* **Brief**: In the material below, write out each line word for word and omit the pictures.

Top of Data segment

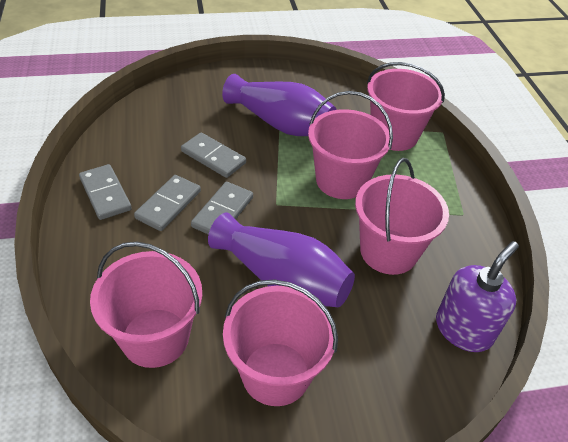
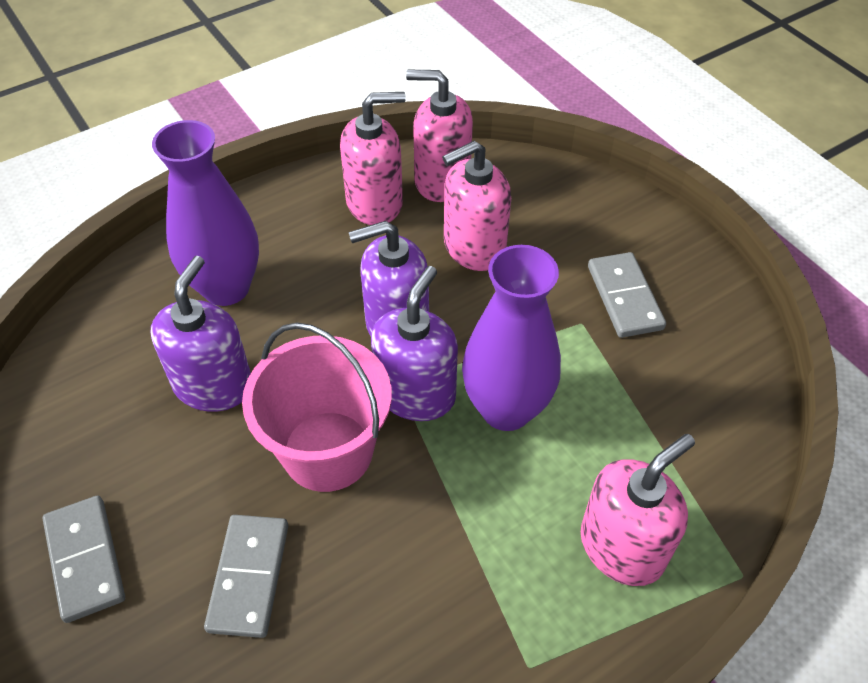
grey domino: 4 -> 3
pink bucket: 5 -> 1
pink soap dispenser: 0 -> 4
purple soap dispenser: 1 -> 3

Bottom of Data segment

* **Exercise solution**:
grey domino: 4 -> 3
pink bucket: 5 -> 1
pink soap dispenser: 0 -> 4
purple soap dispenser: 1 -> 3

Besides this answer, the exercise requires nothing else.